[Spatial object tracking data]
Content starts

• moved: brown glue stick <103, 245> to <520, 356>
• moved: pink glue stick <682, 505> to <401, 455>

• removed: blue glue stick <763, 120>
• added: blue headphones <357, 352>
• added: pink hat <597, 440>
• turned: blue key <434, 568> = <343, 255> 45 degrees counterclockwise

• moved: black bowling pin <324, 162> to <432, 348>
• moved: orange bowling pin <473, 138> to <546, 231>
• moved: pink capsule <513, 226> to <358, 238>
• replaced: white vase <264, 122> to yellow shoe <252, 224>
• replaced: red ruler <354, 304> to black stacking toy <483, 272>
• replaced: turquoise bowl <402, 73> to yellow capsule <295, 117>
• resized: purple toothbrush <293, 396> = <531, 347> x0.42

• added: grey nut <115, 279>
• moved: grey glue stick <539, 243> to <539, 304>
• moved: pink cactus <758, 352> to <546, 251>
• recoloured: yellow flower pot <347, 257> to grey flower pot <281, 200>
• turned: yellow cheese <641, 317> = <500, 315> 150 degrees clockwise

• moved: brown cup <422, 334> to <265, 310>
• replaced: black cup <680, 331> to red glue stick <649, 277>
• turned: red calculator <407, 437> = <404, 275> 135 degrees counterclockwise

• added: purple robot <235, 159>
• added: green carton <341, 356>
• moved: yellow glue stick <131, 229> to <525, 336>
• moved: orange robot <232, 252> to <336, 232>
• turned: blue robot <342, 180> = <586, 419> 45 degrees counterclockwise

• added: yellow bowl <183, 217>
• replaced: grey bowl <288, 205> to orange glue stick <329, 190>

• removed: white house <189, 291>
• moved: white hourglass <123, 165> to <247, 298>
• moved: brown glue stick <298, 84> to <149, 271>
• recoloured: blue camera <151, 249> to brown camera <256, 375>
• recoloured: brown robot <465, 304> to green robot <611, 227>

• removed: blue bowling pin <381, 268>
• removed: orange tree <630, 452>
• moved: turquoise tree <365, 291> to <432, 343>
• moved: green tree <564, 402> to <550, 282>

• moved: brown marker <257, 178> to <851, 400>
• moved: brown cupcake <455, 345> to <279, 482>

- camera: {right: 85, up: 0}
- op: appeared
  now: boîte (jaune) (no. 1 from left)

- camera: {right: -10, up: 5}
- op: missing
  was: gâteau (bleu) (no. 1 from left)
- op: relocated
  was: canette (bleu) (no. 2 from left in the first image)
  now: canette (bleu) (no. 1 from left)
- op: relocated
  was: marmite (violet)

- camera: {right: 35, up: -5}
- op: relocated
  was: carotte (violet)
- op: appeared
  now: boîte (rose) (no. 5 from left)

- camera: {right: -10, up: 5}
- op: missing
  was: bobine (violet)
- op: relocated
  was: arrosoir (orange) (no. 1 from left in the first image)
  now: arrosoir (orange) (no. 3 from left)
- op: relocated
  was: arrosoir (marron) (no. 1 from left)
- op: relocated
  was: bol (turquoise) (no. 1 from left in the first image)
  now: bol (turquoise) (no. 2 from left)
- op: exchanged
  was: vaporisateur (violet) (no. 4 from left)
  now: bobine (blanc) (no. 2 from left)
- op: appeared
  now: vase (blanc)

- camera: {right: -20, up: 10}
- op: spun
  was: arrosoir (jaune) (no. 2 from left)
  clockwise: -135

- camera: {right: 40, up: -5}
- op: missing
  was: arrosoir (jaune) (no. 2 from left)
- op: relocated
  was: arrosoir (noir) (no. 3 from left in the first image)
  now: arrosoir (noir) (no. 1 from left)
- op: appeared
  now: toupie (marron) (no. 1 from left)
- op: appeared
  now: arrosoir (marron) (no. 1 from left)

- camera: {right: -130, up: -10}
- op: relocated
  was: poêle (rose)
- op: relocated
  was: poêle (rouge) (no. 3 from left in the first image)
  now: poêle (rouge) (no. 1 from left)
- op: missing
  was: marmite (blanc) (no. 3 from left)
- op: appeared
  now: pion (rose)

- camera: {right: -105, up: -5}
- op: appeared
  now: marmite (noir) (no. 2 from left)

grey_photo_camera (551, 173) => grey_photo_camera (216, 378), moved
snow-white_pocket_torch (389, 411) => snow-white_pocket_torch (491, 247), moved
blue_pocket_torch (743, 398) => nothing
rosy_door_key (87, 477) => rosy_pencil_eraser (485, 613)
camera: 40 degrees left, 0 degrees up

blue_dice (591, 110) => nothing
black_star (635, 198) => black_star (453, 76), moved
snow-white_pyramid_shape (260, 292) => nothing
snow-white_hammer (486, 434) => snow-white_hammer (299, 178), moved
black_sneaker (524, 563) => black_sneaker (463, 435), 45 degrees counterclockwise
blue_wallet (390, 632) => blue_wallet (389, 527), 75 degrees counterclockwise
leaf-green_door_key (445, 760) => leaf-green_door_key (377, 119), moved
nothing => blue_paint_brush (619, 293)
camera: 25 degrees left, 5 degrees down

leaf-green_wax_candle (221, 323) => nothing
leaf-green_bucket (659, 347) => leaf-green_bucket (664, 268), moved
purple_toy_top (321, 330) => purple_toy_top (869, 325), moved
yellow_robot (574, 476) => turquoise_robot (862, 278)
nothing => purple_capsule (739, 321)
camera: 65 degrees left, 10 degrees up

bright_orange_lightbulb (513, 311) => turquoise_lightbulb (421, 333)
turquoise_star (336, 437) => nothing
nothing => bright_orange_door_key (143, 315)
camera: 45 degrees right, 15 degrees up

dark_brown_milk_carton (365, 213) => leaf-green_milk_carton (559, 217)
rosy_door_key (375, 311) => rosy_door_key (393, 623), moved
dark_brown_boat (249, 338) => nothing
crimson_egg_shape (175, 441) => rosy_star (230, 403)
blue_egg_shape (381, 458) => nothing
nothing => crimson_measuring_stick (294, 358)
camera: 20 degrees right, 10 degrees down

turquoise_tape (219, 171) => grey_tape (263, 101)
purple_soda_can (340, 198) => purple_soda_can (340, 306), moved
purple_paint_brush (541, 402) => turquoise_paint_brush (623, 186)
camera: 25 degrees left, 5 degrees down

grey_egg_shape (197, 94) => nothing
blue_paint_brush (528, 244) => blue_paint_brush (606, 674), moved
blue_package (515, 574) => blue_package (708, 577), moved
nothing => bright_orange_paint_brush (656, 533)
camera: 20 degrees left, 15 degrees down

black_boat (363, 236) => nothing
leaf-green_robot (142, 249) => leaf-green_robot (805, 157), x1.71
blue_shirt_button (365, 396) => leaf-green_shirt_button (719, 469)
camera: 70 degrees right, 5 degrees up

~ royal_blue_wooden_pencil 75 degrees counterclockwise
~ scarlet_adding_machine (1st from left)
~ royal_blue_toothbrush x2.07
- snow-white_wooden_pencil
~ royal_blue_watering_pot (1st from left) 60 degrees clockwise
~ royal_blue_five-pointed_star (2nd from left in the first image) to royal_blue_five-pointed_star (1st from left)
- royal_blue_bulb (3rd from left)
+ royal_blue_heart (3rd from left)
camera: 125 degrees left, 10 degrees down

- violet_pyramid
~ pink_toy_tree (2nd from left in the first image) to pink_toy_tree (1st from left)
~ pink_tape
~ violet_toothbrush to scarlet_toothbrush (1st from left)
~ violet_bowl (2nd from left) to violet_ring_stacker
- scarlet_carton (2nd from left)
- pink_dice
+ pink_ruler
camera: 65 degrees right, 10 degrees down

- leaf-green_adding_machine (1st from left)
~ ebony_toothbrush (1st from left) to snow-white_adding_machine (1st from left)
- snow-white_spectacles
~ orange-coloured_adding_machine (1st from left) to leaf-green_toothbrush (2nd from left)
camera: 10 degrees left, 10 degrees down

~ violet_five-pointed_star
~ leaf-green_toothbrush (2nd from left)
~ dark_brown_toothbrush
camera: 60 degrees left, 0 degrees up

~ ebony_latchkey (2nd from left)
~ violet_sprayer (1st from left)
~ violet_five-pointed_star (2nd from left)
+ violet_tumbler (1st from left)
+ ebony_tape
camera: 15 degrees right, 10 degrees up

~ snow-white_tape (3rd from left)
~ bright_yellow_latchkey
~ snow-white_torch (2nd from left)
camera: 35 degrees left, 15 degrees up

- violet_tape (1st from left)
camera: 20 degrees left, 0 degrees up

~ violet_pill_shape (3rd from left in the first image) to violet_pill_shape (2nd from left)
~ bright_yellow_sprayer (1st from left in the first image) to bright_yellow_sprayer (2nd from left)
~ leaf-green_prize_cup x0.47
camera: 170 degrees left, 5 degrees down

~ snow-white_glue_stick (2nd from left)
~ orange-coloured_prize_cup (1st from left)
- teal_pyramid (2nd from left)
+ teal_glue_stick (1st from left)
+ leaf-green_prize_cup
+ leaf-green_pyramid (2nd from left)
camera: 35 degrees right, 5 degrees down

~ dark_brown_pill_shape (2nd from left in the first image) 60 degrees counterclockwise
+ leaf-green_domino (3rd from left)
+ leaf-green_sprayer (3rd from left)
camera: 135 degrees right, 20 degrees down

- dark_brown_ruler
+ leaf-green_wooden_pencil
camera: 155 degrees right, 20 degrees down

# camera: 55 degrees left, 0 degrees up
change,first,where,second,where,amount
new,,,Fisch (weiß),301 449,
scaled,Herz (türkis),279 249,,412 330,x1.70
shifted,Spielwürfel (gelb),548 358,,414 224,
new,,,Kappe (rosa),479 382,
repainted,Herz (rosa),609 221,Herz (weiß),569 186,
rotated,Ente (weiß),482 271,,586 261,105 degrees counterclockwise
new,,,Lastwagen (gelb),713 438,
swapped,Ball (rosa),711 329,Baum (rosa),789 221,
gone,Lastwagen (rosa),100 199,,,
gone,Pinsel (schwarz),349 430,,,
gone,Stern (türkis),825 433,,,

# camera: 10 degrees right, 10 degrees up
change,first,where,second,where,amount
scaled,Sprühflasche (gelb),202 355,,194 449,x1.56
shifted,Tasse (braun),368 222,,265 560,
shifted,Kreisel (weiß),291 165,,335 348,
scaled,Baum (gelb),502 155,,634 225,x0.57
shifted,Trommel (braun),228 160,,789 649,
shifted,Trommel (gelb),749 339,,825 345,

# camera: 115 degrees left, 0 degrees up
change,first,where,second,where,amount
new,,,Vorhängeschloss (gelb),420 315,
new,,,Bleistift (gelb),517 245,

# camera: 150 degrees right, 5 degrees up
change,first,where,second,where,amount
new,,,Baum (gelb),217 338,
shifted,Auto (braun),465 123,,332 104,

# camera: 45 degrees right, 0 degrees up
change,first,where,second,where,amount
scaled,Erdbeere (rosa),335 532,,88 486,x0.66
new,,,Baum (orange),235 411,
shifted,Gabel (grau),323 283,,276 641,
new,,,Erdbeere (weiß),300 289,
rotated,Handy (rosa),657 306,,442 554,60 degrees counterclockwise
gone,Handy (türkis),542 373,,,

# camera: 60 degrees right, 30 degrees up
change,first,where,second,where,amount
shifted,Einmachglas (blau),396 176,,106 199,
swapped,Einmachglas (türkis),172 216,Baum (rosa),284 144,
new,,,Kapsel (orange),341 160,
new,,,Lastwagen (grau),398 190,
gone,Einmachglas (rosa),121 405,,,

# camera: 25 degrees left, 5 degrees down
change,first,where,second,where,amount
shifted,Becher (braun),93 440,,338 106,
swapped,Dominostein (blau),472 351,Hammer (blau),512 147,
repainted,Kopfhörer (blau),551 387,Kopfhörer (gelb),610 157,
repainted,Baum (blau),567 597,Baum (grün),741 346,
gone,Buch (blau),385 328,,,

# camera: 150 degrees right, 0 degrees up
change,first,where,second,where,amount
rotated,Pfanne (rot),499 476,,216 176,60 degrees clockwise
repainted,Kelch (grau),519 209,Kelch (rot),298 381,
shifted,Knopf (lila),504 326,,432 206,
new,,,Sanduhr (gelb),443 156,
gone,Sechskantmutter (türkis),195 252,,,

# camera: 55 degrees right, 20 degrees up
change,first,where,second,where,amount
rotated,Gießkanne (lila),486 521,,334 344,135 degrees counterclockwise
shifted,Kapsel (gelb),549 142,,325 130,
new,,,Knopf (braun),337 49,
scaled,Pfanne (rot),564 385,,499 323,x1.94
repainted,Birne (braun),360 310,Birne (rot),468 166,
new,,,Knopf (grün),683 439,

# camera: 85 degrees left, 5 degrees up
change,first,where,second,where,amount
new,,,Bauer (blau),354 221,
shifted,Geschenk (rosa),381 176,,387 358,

Content ends

Repeat word for word the lines above that run from the line containing "scarlet_adding_machine (1st from left)" through the line containing "royal_blue_heart (3rd from left)", both ends included, and nothing else.

#### [Solution below]
~ scarlet_adding_machine (1st from left)
~ royal_blue_toothbrush x2.07
- snow-white_wooden_pencil
~ royal_blue_watering_pot (1st from left) 60 degrees clockwise
~ royal_blue_five-pointed_star (2nd from left in the first image) to royal_blue_five-pointed_star (1st from left)
- royal_blue_bulb (3rd from left)
+ royal_blue_heart (3rd from left)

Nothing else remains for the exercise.